• DATA SEGMENT:
- - - -

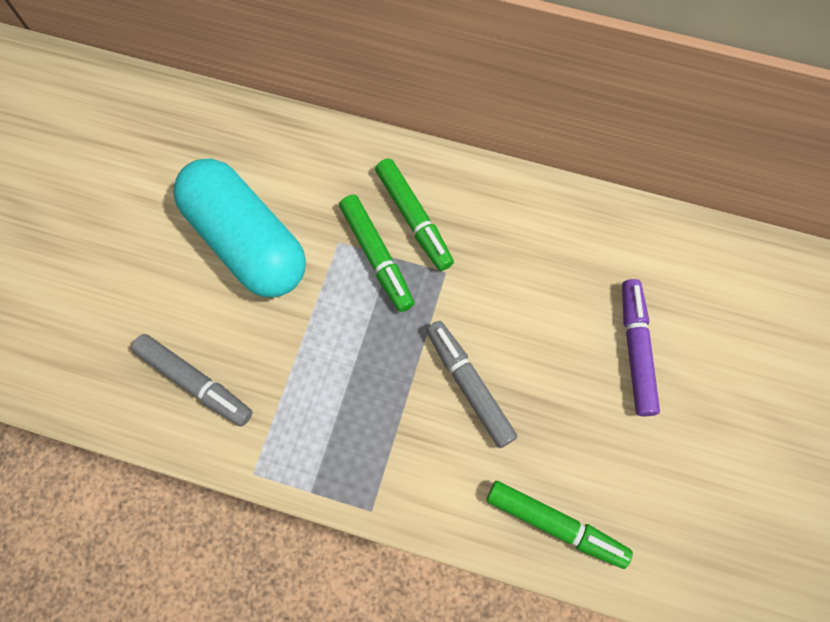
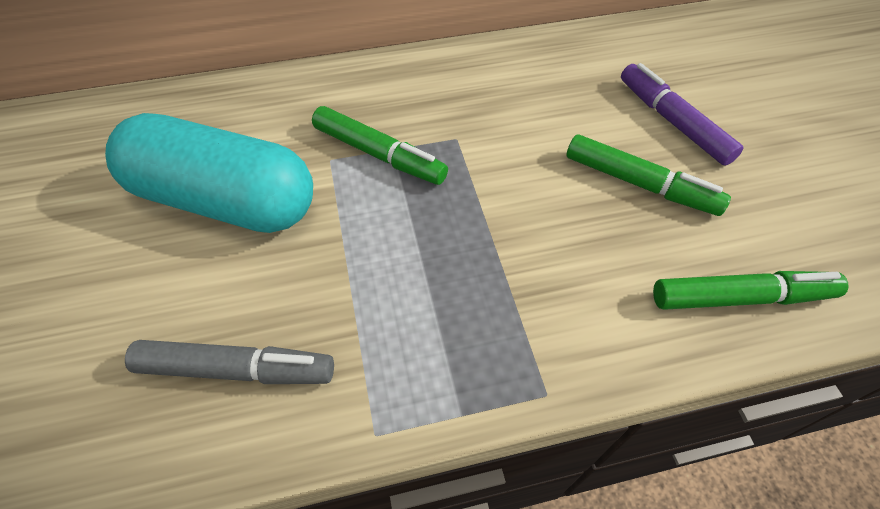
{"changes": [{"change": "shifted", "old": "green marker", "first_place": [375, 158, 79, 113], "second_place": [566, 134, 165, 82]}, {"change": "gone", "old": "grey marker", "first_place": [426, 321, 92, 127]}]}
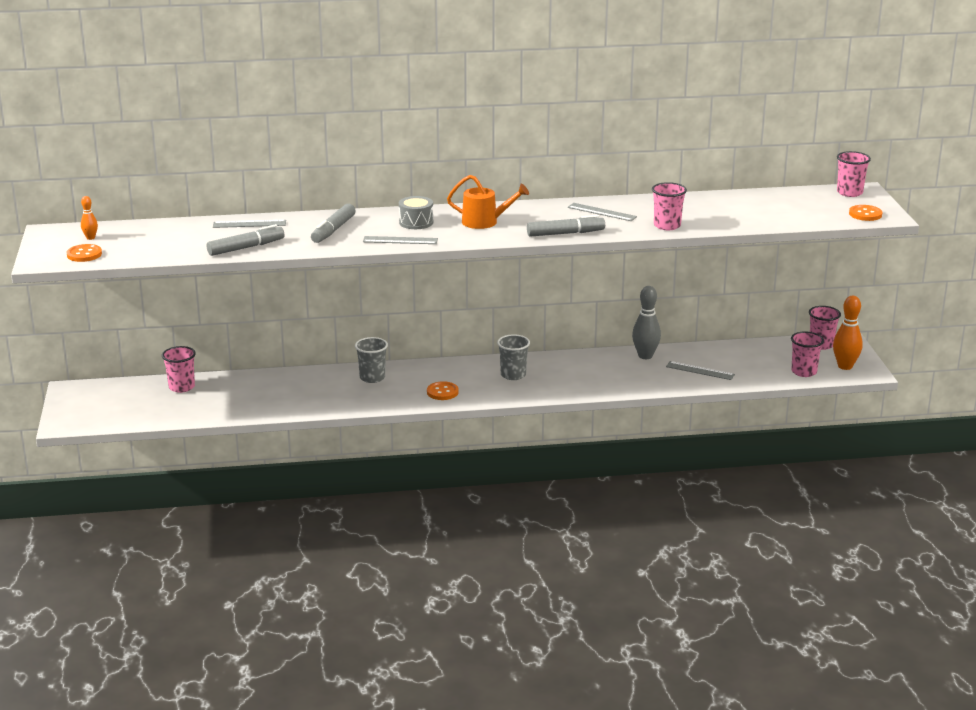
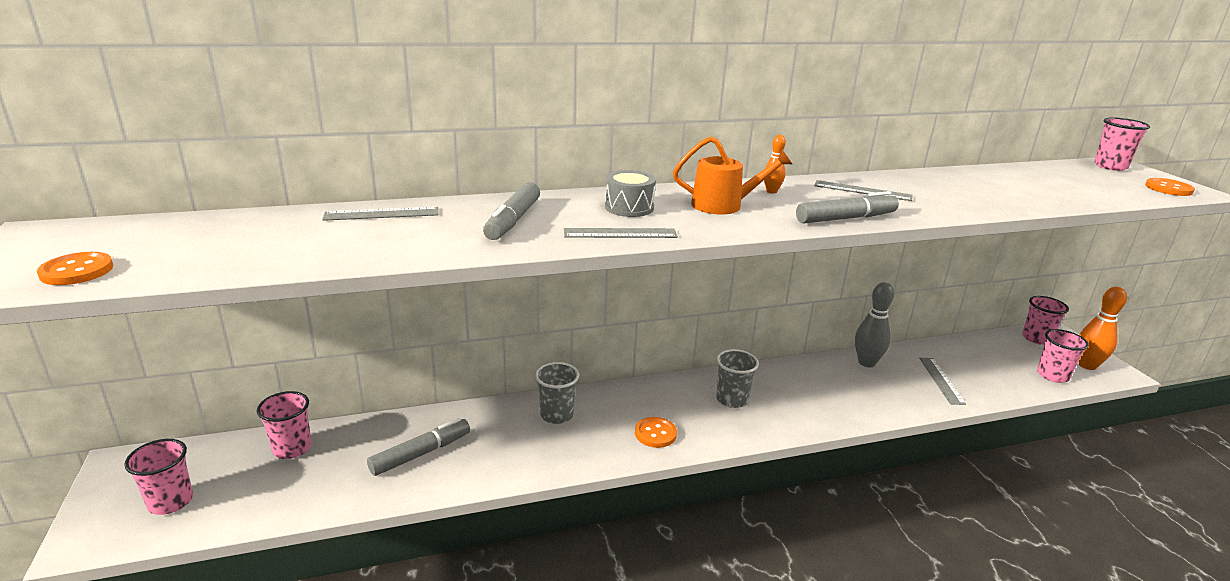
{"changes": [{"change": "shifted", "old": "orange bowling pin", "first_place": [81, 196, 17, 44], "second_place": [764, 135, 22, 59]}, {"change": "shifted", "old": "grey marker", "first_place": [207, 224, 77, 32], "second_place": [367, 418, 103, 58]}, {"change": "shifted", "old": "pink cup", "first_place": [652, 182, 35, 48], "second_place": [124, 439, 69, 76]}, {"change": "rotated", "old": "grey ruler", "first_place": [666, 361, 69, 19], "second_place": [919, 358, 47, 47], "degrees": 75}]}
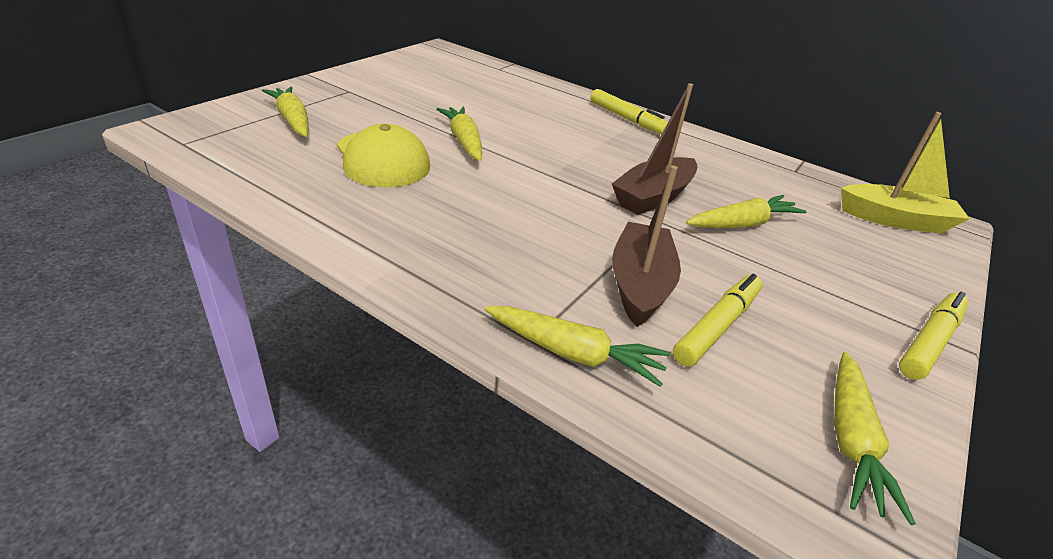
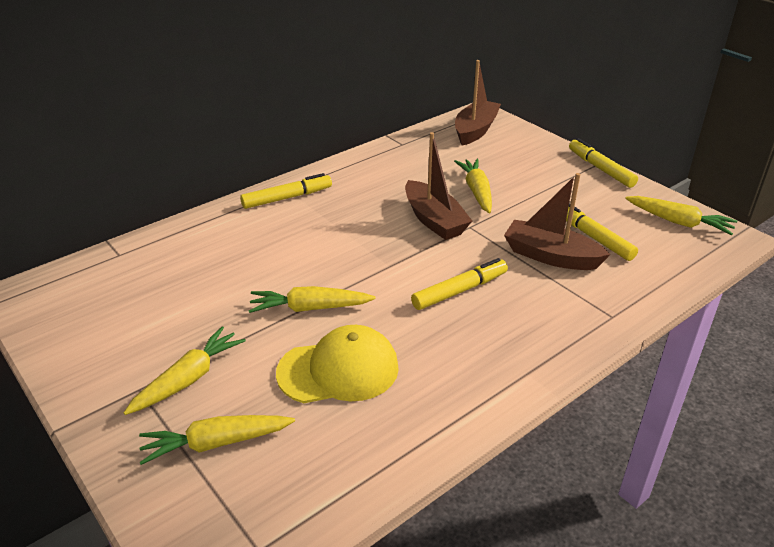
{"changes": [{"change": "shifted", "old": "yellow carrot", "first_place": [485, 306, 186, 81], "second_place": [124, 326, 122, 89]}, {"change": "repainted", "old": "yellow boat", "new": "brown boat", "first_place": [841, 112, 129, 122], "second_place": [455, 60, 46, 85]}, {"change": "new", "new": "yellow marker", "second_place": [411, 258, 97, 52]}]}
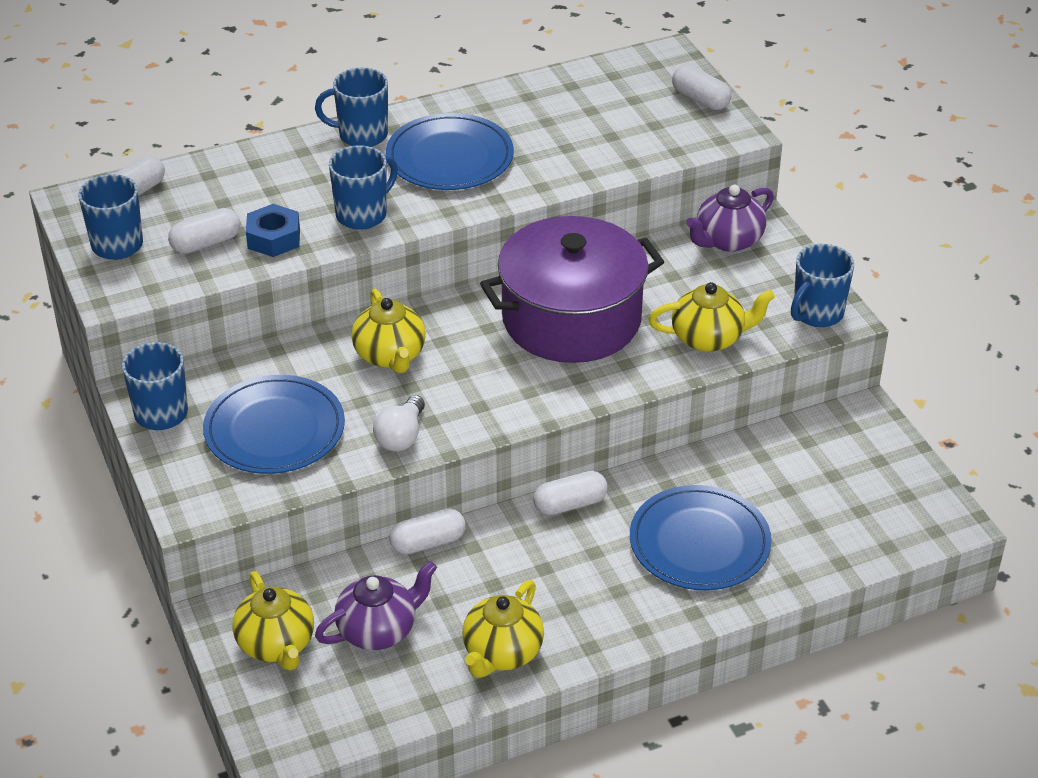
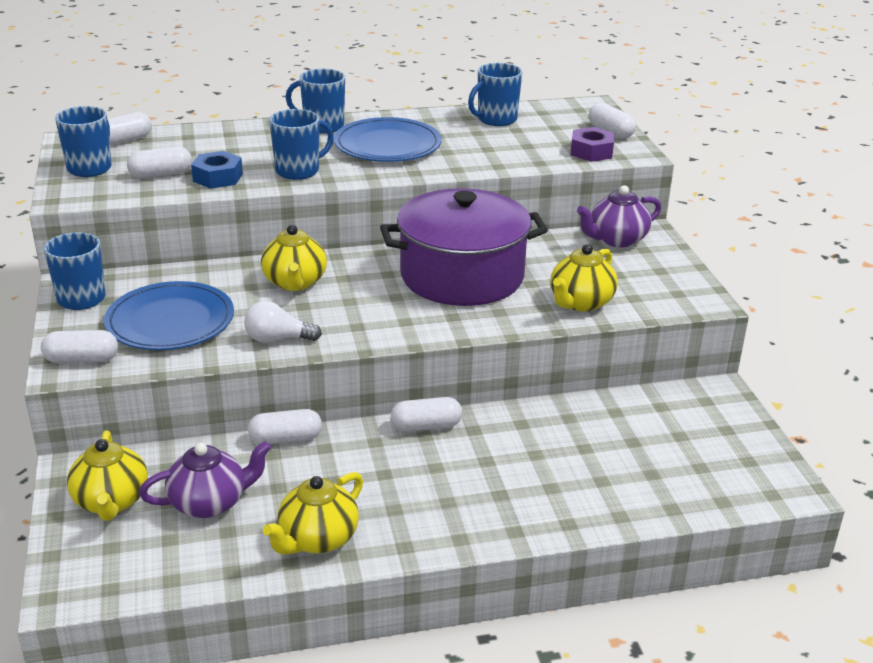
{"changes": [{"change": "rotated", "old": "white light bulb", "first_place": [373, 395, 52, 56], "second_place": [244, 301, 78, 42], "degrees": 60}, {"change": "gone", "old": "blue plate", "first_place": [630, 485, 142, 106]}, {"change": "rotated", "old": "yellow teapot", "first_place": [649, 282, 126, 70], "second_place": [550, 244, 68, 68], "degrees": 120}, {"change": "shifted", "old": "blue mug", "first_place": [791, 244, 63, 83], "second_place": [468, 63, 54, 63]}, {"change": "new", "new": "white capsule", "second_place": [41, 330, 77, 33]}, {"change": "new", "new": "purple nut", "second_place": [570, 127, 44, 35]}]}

- - - -

• WORK TO BE COMPLETED:
Copy all of the listing word for word, minus the images.

• TASK RESPONSE:
{"changes": [{"change": "shifted", "old": "green marker", "first_place": [375, 158, 79, 113], "second_place": [566, 134, 165, 82]}, {"change": "gone", "old": "grey marker", "first_place": [426, 321, 92, 127]}]}
{"changes": [{"change": "shifted", "old": "orange bowling pin", "first_place": [81, 196, 17, 44], "second_place": [764, 135, 22, 59]}, {"change": "shifted", "old": "grey marker", "first_place": [207, 224, 77, 32], "second_place": [367, 418, 103, 58]}, {"change": "shifted", "old": "pink cup", "first_place": [652, 182, 35, 48], "second_place": [124, 439, 69, 76]}, {"change": "rotated", "old": "grey ruler", "first_place": [666, 361, 69, 19], "second_place": [919, 358, 47, 47], "degrees": 75}]}
{"changes": [{"change": "shifted", "old": "yellow carrot", "first_place": [485, 306, 186, 81], "second_place": [124, 326, 122, 89]}, {"change": "repainted", "old": "yellow boat", "new": "brown boat", "first_place": [841, 112, 129, 122], "second_place": [455, 60, 46, 85]}, {"change": "new", "new": "yellow marker", "second_place": [411, 258, 97, 52]}]}
{"changes": [{"change": "rotated", "old": "white light bulb", "first_place": [373, 395, 52, 56], "second_place": [244, 301, 78, 42], "degrees": 60}, {"change": "gone", "old": "blue plate", "first_place": [630, 485, 142, 106]}, {"change": "rotated", "old": "yellow teapot", "first_place": [649, 282, 126, 70], "second_place": [550, 244, 68, 68], "degrees": 120}, {"change": "shifted", "old": "blue mug", "first_place": [791, 244, 63, 83], "second_place": [468, 63, 54, 63]}, {"change": "new", "new": "white capsule", "second_place": [41, 330, 77, 33]}, {"change": "new", "new": "purple nut", "second_place": [570, 127, 44, 35]}]}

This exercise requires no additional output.